Data extract START

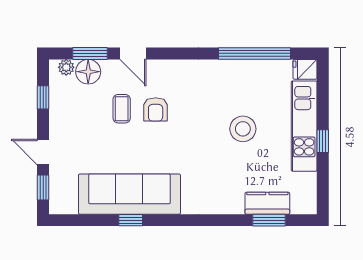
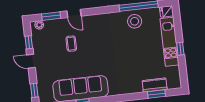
floor lamp: (88, 72) -> (51, 26), removed
armchair: (156, 109) -> (89, 42), removed
stool: (243, 129) -> (135, 21), moved
door: (43, 152) -> (31, 61), moved

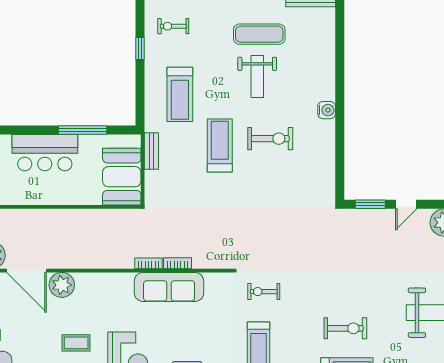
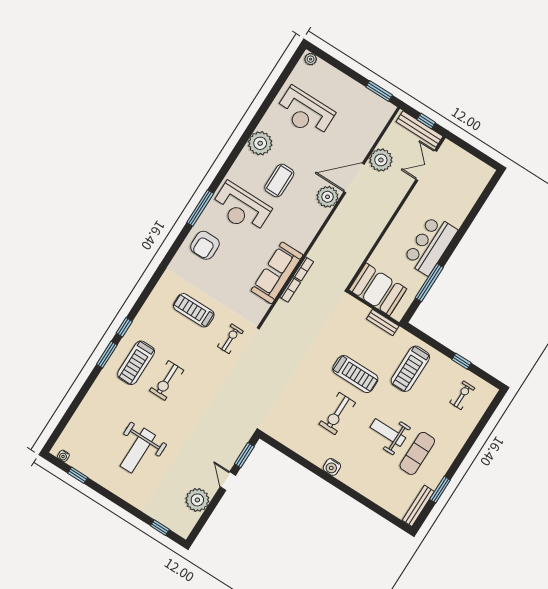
treadmill: (180, 94) -> (410, 369), turned -90
coffee table: (76, 343) -> (279, 181), width x1.36, depth x1.30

Data extract END

# Description of the task:
Without the pictures, write out every entry precisely as it appears.

# Output of the task:
floor lamp: (88, 72) -> (51, 26), removed
armchair: (156, 109) -> (89, 42), removed
stool: (243, 129) -> (135, 21), moved
door: (43, 152) -> (31, 61), moved

treadmill: (180, 94) -> (410, 369), turned -90
coffee table: (76, 343) -> (279, 181), width x1.36, depth x1.30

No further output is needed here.